REQUIRED WORK ▸ Omit all pictures and give the records below again exactly as written.

Before-and-after object lists:
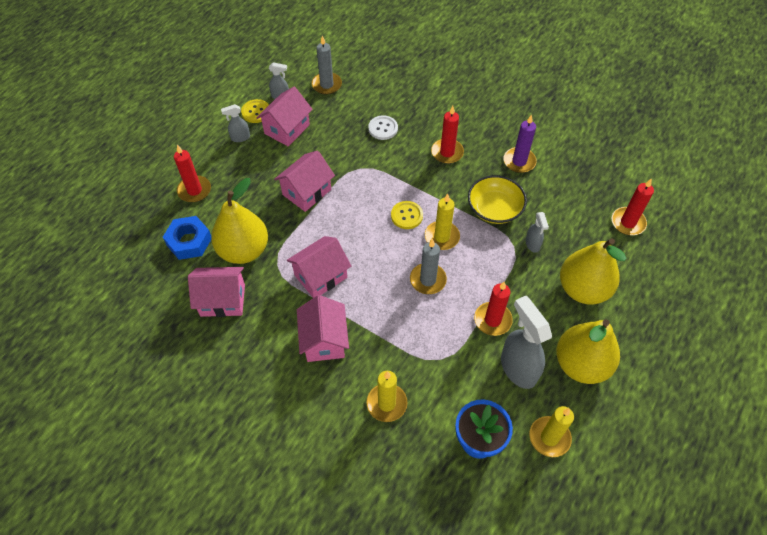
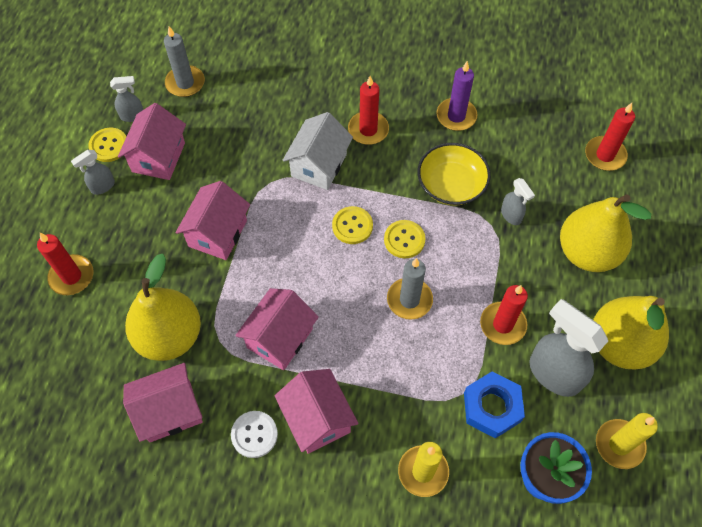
camera: 20 degrees left, 5 degrees up
(189, 241) = (93, 347): blue nut -> blue nut (492, 407)
(383, 128) = (278, 121): white button -> white button (254, 434)
(399, 167) = (319, 165): none -> white house
(442, 237) = (404, 240): yellow candle -> yellow button

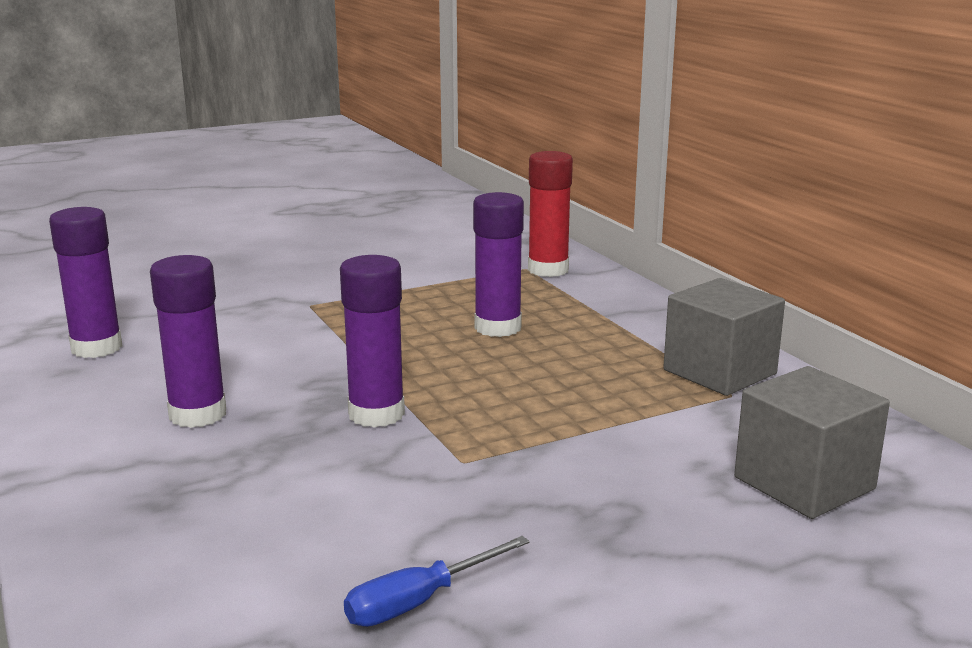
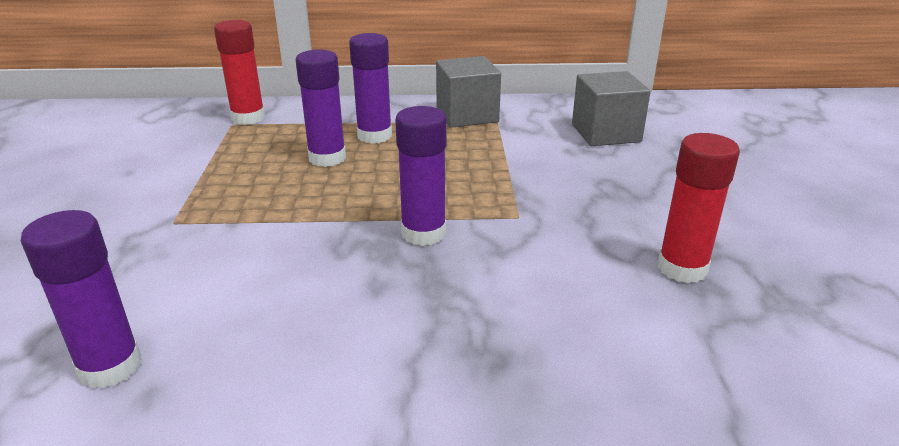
camera: 65 degrees left, 10 degrees up
(197, 414) = (347, 318): purple glue stick -> purple glue stick (374, 136)
(419, 602) = (682, 268): blue screwdriver -> red glue stick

WORKED SOLUTION ▸
camera: 20 degrees left, 5 degrees up
(189, 241) = (93, 347): blue nut -> blue nut (492, 407)
(383, 128) = (278, 121): white button -> white button (254, 434)
(399, 167) = (319, 165): none -> white house
(442, 237) = (404, 240): yellow candle -> yellow button

camera: 65 degrees left, 10 degrees up
(197, 414) = (347, 318): purple glue stick -> purple glue stick (374, 136)
(419, 602) = (682, 268): blue screwdriver -> red glue stick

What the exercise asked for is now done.